▶ _How to complete this task_: Reproduce, from the lines below, exactly the stretch that begins at the line containing "(360, 203) = (366, 249): red" and ends at the line containing "camera: 125 degrees left, 15 degrees up", both included.

[[ Given entries open ]]

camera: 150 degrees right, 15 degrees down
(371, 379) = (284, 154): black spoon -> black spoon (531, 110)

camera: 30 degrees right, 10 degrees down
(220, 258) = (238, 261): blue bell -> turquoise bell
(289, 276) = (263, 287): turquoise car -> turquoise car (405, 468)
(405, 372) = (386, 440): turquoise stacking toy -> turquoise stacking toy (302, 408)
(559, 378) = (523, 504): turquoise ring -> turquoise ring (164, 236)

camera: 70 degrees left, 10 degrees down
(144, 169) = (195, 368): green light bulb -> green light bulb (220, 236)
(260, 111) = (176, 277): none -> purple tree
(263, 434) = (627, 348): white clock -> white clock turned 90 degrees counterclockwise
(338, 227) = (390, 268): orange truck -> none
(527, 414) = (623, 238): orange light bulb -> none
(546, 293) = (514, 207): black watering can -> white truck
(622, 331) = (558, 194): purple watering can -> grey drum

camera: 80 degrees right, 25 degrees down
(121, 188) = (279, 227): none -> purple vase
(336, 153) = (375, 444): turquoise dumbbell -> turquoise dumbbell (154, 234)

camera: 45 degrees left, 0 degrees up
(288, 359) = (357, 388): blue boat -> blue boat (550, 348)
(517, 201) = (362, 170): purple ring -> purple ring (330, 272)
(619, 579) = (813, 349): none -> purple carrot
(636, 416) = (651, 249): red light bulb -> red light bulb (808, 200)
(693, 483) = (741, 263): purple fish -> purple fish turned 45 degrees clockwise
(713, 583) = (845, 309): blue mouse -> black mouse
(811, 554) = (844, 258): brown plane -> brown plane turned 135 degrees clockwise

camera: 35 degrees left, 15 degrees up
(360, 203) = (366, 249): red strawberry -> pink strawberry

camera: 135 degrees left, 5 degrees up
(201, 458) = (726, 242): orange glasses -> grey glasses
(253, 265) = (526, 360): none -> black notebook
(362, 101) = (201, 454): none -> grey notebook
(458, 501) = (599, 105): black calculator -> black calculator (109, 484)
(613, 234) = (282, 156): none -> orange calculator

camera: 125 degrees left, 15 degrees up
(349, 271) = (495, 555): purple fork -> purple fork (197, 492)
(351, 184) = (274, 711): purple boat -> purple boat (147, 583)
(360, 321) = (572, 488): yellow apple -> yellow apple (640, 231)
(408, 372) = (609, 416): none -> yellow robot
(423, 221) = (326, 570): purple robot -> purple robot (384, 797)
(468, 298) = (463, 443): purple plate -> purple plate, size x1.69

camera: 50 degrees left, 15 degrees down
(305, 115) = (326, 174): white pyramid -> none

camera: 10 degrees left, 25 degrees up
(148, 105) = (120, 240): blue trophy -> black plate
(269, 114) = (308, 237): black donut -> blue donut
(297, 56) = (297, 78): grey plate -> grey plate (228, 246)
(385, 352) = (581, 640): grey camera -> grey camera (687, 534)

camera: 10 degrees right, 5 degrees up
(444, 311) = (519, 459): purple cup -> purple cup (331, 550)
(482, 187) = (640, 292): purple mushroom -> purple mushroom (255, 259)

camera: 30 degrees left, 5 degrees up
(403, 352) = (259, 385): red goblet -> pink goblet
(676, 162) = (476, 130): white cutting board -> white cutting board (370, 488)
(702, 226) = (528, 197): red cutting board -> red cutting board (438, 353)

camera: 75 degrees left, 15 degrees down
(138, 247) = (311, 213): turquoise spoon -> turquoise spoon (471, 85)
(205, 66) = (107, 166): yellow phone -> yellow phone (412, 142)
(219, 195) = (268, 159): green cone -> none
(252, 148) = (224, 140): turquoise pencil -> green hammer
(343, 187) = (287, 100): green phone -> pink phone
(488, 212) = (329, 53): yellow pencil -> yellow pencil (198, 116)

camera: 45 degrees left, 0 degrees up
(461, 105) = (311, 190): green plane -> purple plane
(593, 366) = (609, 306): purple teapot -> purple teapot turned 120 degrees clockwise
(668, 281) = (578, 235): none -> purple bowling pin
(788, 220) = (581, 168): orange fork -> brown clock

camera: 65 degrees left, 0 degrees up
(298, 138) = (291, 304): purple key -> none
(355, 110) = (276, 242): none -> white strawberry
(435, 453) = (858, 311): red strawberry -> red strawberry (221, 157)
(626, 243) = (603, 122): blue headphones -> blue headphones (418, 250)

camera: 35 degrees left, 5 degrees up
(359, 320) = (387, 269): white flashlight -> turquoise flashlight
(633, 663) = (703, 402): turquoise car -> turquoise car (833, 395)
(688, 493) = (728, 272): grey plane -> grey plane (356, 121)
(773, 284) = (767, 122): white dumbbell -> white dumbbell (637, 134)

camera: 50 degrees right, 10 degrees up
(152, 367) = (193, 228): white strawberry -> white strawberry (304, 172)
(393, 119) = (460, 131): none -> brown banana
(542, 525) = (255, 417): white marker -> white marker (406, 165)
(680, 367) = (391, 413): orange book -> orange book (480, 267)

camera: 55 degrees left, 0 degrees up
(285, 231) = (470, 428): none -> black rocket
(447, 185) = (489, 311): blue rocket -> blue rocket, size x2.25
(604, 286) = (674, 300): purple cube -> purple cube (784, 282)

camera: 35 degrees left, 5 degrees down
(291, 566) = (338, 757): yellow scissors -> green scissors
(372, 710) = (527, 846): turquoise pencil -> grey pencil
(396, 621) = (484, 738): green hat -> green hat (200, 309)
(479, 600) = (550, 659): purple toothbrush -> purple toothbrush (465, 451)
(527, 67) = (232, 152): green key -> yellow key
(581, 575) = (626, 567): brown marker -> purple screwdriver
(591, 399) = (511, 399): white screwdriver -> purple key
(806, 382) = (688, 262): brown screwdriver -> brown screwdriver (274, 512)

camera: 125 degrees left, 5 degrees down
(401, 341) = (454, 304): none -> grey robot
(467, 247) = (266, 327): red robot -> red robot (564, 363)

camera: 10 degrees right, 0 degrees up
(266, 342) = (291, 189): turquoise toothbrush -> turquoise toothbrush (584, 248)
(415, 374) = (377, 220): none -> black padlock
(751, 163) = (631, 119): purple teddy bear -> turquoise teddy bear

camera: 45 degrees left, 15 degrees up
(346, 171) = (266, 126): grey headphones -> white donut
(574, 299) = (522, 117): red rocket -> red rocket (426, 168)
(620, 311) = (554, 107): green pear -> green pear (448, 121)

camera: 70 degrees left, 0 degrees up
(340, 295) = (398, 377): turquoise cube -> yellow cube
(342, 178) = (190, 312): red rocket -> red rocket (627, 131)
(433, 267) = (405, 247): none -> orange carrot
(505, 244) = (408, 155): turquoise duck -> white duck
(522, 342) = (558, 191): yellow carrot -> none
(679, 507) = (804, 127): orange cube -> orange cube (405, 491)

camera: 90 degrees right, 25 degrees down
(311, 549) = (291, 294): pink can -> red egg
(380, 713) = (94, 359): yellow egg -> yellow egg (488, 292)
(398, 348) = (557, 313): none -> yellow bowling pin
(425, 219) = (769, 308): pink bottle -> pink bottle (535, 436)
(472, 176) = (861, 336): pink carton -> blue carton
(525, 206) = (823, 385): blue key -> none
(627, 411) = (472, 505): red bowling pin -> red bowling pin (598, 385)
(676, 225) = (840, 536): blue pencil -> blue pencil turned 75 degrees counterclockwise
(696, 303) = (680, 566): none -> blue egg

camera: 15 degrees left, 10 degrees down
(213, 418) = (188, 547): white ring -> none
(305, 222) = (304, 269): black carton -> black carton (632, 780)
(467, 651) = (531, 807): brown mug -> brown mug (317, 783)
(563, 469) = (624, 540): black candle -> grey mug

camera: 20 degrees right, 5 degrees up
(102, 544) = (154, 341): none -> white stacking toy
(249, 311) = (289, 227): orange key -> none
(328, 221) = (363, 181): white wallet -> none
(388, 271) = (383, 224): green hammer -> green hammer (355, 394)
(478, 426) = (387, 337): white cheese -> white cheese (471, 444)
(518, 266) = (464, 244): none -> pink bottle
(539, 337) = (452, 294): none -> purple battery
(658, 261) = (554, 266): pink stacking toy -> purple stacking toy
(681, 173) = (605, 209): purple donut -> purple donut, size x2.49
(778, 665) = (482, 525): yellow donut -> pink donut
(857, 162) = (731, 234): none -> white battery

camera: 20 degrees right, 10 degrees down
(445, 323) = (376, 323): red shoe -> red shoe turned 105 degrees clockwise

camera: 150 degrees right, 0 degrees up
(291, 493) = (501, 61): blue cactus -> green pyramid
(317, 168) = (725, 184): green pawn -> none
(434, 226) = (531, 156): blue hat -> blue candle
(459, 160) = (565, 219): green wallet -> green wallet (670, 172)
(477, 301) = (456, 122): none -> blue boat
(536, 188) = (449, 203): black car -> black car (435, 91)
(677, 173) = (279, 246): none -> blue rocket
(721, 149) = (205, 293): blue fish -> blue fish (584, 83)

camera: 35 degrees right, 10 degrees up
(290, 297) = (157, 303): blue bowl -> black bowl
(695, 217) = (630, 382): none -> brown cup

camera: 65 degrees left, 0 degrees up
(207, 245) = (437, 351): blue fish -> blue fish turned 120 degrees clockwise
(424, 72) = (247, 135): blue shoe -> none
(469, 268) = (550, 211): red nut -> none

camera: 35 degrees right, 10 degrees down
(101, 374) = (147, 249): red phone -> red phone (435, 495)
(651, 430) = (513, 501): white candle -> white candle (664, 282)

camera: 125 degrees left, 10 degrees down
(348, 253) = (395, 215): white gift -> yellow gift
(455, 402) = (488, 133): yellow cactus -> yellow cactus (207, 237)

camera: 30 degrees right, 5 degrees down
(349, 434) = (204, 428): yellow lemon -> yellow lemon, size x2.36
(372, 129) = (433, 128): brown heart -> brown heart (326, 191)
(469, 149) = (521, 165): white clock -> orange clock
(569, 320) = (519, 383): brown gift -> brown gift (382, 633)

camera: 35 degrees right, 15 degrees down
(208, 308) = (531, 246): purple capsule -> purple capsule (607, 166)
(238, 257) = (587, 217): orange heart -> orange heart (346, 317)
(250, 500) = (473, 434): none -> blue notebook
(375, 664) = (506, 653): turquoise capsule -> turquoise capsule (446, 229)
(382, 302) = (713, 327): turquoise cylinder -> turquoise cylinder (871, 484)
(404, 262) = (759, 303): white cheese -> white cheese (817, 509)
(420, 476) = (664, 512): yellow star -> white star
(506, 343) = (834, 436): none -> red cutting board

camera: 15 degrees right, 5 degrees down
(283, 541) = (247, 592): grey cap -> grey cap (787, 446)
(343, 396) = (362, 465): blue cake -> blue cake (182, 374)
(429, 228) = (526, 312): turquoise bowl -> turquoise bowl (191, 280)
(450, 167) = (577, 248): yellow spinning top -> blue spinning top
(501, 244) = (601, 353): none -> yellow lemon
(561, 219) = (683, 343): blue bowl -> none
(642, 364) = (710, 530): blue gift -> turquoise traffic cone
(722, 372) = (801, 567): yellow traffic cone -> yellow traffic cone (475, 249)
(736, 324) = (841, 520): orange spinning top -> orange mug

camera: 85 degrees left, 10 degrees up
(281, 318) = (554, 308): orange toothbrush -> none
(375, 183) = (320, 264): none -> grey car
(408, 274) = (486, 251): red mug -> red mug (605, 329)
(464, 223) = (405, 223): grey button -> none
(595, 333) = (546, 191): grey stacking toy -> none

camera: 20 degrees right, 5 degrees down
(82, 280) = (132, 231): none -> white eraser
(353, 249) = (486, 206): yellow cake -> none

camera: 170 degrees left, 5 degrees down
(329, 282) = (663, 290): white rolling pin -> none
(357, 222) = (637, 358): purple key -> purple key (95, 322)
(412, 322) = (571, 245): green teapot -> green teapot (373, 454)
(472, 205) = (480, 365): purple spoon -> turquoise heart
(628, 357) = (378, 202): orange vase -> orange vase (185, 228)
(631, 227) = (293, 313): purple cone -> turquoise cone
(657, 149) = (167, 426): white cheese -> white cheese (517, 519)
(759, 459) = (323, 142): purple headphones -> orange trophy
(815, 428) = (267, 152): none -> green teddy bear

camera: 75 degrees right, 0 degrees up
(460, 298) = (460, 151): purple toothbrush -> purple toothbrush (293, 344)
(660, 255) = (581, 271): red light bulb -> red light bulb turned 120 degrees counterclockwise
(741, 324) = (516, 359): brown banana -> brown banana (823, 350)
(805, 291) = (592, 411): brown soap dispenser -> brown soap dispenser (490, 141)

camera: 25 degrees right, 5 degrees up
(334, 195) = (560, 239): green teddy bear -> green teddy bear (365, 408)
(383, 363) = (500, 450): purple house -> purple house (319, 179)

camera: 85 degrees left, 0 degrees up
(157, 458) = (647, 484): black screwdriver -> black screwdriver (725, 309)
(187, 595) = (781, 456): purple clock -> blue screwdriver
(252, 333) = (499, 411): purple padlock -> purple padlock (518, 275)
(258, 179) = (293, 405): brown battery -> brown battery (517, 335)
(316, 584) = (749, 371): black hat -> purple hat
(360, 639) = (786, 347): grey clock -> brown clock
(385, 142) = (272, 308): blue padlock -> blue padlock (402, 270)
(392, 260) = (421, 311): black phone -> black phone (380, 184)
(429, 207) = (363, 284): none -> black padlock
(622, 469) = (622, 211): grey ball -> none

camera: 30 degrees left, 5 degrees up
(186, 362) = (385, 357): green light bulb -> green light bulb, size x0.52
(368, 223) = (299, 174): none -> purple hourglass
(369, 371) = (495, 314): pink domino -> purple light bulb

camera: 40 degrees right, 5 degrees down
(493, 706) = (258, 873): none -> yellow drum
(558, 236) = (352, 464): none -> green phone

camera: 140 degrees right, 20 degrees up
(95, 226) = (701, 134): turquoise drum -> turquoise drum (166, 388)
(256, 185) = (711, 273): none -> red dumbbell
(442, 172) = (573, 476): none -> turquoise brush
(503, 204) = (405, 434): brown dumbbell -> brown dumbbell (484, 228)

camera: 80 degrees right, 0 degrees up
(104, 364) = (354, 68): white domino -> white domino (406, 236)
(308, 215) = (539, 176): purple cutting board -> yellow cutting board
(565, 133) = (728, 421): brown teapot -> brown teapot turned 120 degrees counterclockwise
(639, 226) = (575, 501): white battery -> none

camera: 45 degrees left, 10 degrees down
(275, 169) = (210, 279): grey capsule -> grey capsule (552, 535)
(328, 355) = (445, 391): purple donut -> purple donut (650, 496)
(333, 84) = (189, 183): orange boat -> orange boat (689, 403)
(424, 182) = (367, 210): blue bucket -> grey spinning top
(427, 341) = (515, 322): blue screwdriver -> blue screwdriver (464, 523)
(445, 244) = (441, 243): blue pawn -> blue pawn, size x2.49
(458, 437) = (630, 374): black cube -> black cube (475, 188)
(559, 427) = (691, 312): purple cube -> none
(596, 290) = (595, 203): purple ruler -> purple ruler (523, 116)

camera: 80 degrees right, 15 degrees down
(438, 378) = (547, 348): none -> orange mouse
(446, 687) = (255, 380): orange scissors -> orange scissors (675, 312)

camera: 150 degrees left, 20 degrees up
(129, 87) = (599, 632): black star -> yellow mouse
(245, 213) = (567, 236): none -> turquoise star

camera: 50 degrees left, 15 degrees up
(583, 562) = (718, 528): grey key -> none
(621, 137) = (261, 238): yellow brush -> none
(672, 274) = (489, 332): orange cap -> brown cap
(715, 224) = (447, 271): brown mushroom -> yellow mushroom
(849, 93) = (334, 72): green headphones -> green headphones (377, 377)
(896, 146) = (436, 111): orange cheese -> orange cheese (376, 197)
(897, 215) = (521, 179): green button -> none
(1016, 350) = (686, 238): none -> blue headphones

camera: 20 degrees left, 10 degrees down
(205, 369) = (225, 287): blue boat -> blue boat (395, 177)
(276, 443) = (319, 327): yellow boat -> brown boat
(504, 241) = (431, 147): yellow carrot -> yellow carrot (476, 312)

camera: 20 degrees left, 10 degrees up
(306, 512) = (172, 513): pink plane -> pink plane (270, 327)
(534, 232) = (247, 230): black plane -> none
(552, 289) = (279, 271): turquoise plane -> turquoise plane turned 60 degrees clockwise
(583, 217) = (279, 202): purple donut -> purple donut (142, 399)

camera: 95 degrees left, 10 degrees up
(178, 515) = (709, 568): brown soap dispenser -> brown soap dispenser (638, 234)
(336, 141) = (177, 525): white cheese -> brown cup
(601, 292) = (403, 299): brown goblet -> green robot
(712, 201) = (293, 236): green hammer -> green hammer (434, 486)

[[ Given entries closed ]]

▶ _Answer for this exercise_:
(360, 203) = (366, 249): red strawberry -> pink strawberry

camera: 135 degrees left, 5 degrees up
(201, 458) = (726, 242): orange glasses -> grey glasses
(253, 265) = (526, 360): none -> black notebook
(362, 101) = (201, 454): none -> grey notebook
(458, 501) = (599, 105): black calculator -> black calculator (109, 484)
(613, 234) = (282, 156): none -> orange calculator

camera: 125 degrees left, 15 degrees up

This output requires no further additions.